WHAT IS REQUIRED
Both the line below containing "green plate I3:J4" and the line containing "red brick N10:O10", along with every line between them, should be repeated exactly; no other line belongs in the answer.

PROVIDED RECORDS
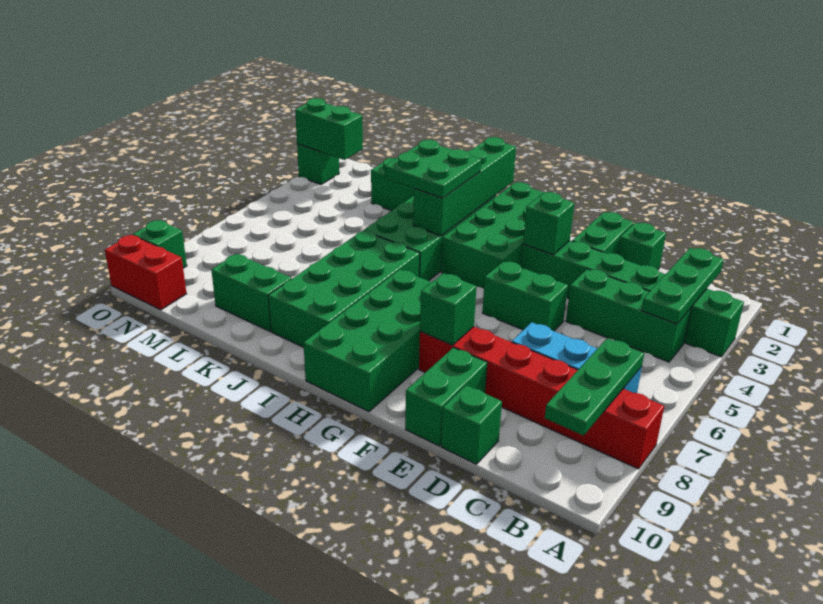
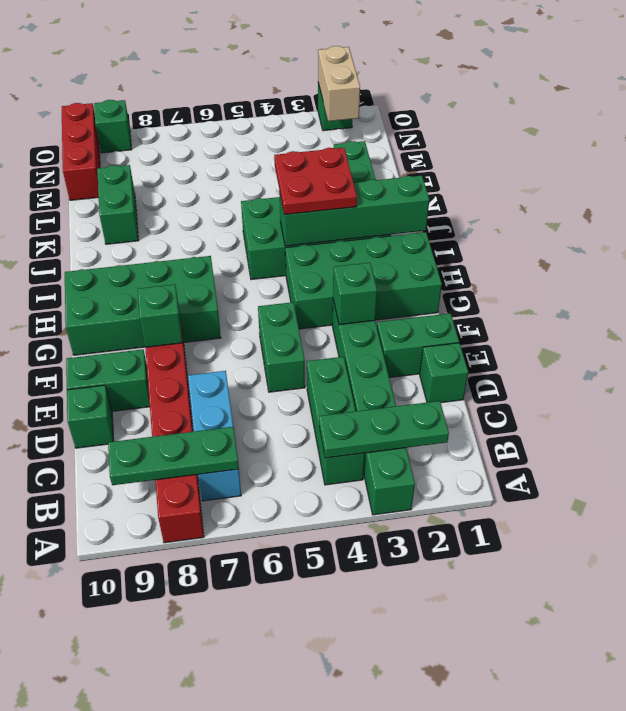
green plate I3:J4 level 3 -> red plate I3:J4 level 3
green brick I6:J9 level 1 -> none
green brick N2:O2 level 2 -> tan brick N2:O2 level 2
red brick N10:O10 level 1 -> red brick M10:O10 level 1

---

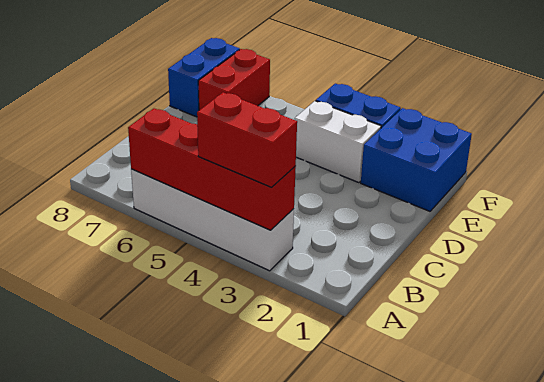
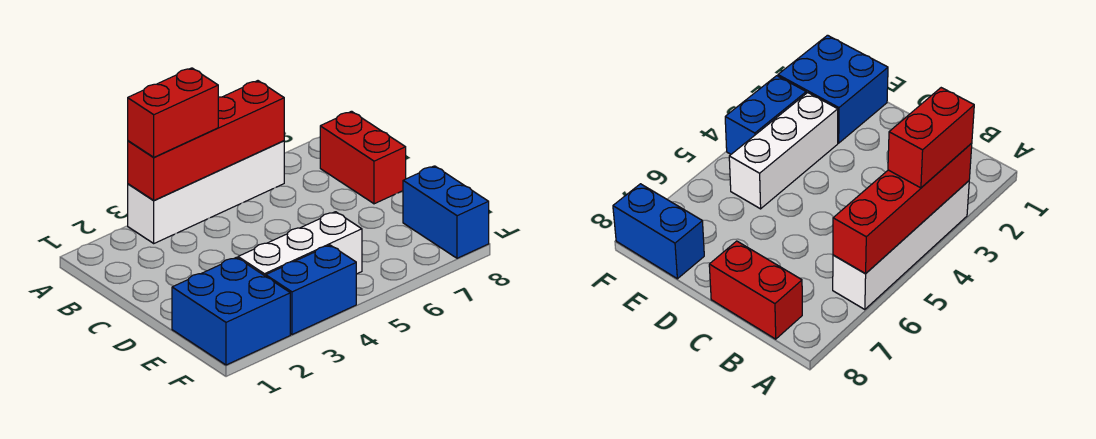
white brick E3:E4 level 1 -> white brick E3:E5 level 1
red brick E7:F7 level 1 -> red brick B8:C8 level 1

* * *

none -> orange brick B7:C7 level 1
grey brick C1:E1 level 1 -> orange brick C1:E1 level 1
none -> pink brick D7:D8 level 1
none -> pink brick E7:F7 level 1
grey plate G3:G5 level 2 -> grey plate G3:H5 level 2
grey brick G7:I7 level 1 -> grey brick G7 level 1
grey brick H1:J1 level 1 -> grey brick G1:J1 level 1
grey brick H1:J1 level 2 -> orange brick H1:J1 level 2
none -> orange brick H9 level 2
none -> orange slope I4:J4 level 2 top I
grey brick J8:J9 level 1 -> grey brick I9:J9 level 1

SOLUTION FOR THIS EXERCISE
green plate I3:J4 level 3 -> red plate I3:J4 level 3
green brick I6:J9 level 1 -> none
green brick N2:O2 level 2 -> tan brick N2:O2 level 2
red brick N10:O10 level 1 -> red brick M10:O10 level 1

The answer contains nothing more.